* [EXERCISE DESCRIPTION]: Switch "none" to "unset" wherever it occurs in the items below and write the lines out again, leaving out the pictures and changing nothing else.

* [PROVIDED RECORDS]:
________________

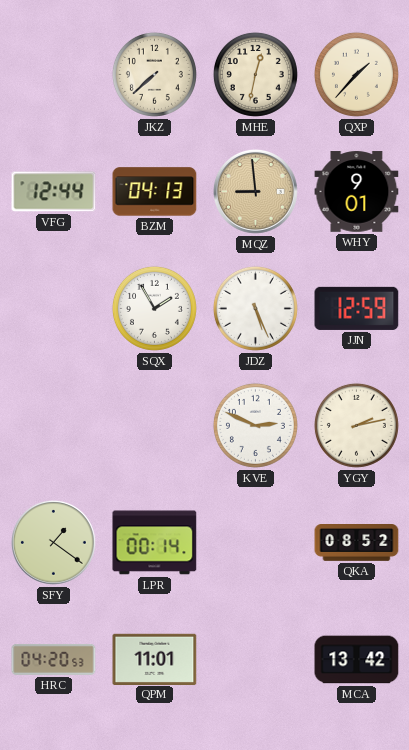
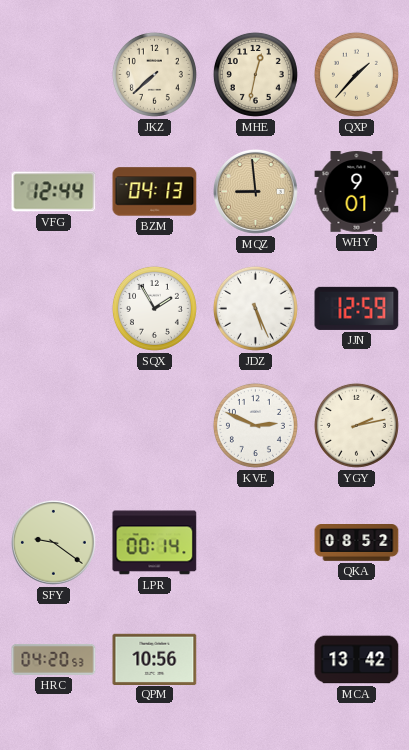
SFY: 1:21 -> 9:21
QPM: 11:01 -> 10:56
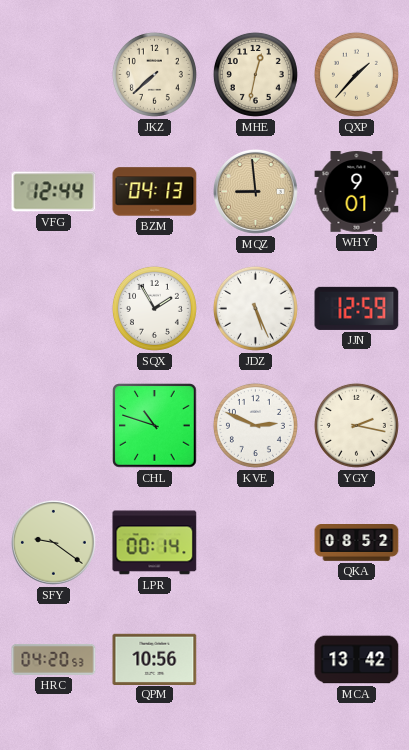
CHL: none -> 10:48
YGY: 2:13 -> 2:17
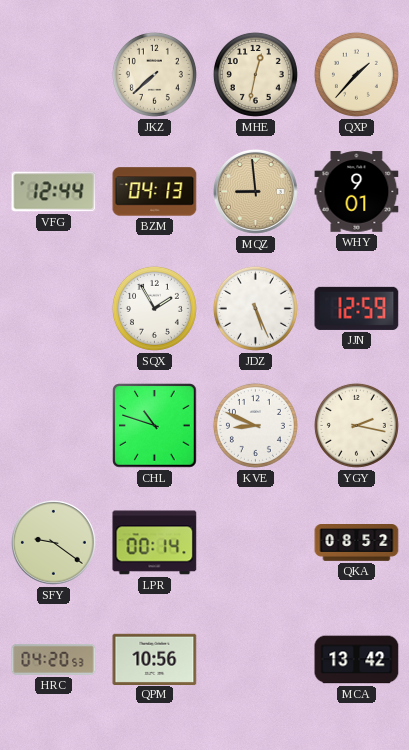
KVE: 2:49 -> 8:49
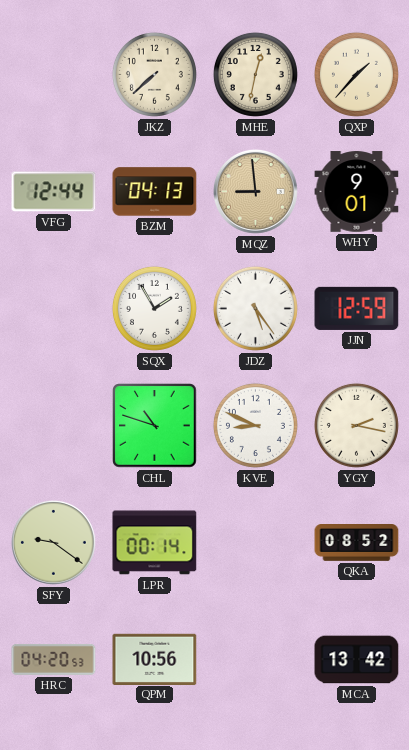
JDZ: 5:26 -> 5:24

________________

* [RESULT]:
SFY: 1:21 -> 9:21
QPM: 11:01 -> 10:56
CHL: unset -> 10:48
YGY: 2:13 -> 2:17
KVE: 2:49 -> 8:49
JDZ: 5:26 -> 5:24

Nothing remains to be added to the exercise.